_Record extracts_:
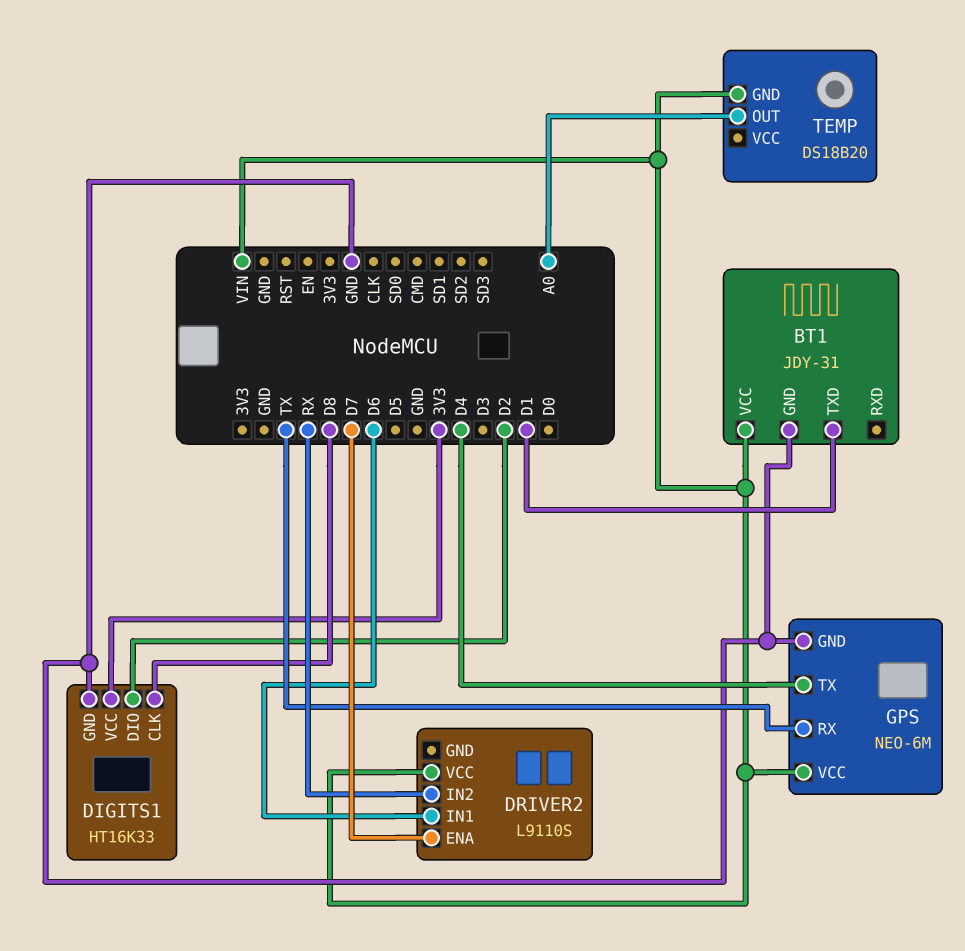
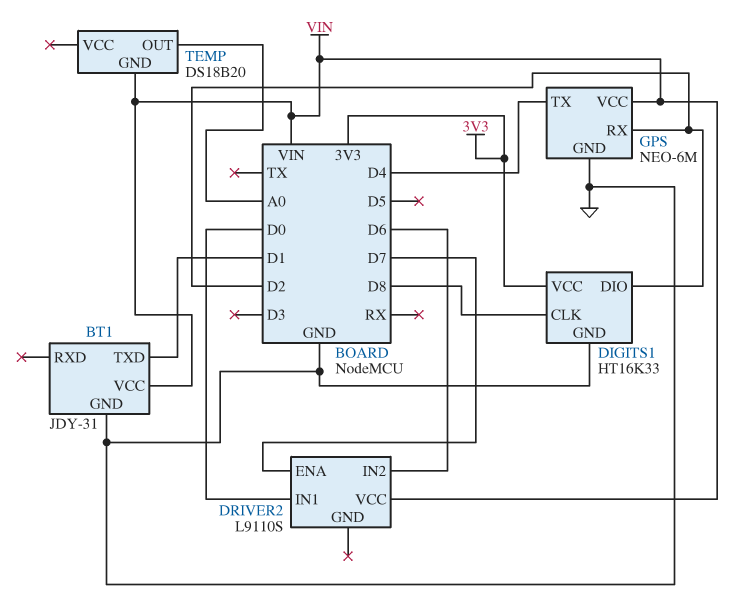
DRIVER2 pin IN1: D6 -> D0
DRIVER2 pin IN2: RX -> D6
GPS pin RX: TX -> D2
...
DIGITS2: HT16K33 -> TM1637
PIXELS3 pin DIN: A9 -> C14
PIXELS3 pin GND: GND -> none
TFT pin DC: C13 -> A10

_Your goal_:
Both end lines included, restate word for word the lines above from the line with "PIXELS3 pin DIN: A9 -> C14" to the line with "TFT pin DC: C13 -> A10", and nothing else.

_Exercise output_:
PIXELS3 pin DIN: A9 -> C14
PIXELS3 pin GND: GND -> none
TFT pin DC: C13 -> A10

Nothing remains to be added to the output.